• [Exercise prompt]:
Omit each picture as you copy the entries exactly.

• [Dataset extract]:

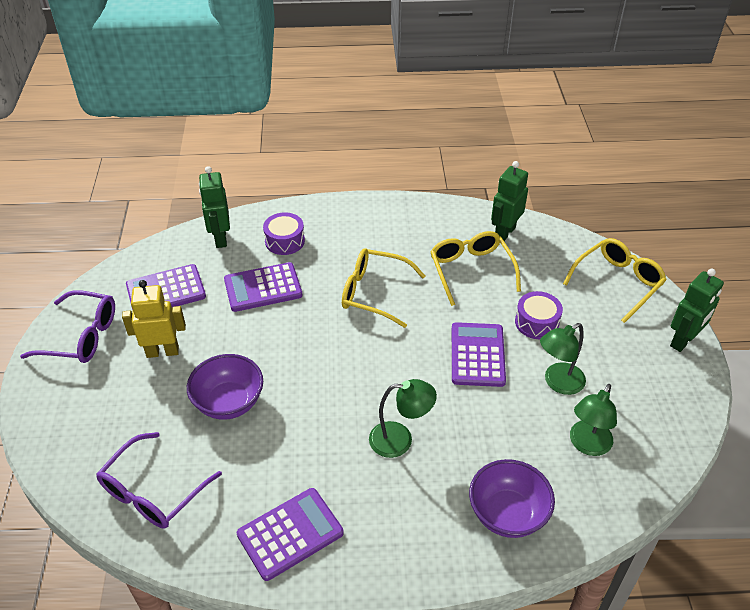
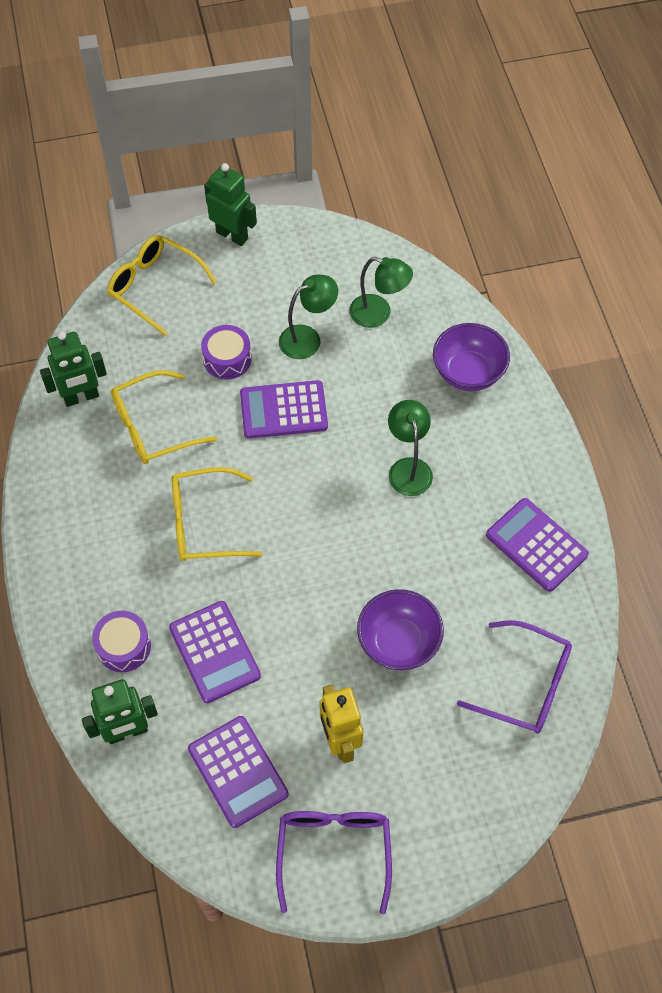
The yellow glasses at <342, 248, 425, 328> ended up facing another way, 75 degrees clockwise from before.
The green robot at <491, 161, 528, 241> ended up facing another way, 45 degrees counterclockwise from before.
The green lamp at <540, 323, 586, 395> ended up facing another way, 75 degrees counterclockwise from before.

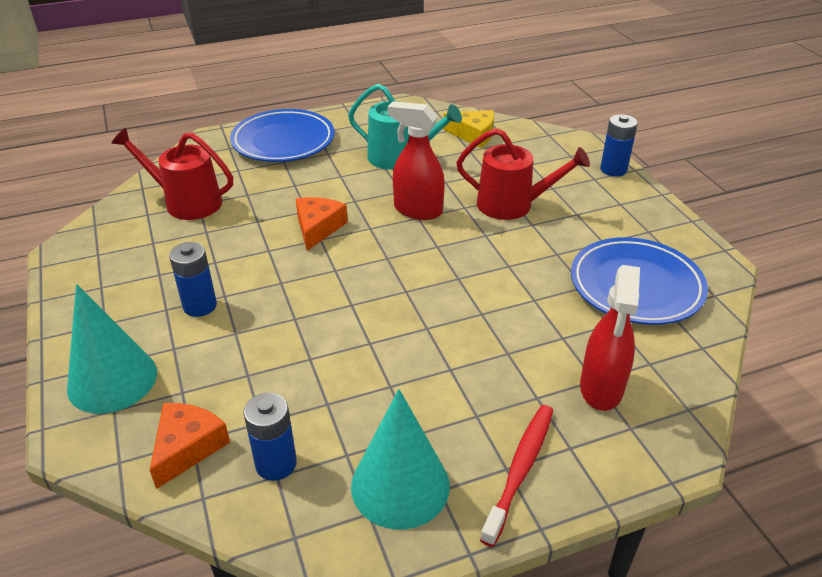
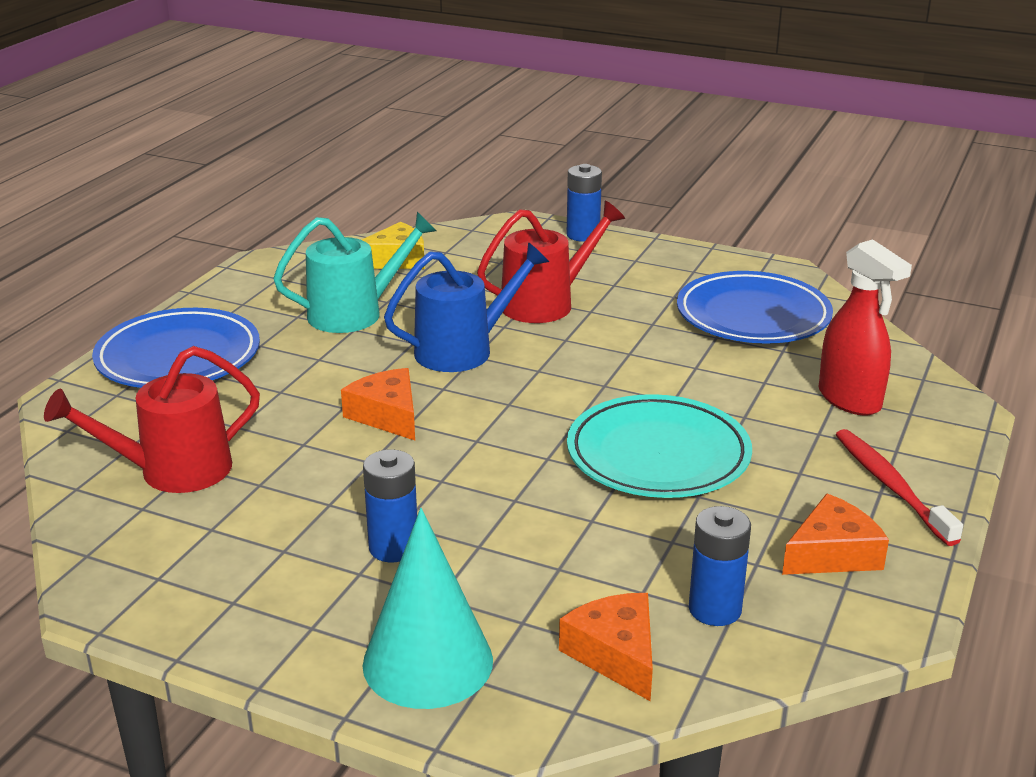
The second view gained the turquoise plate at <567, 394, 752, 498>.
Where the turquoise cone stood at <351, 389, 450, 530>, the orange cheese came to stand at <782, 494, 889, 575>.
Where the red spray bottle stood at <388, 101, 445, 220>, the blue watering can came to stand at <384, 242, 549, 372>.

• [The answer]:
The yellow glasses at <342, 248, 425, 328> ended up facing another way, 75 degrees clockwise from before.
The green robot at <491, 161, 528, 241> ended up facing another way, 45 degrees counterclockwise from before.
The green lamp at <540, 323, 586, 395> ended up facing another way, 75 degrees counterclockwise from before.

The second view gained the turquoise plate at <567, 394, 752, 498>.
Where the turquoise cone stood at <351, 389, 450, 530>, the orange cheese came to stand at <782, 494, 889, 575>.
Where the red spray bottle stood at <388, 101, 445, 220>, the blue watering can came to stand at <384, 242, 549, 372>.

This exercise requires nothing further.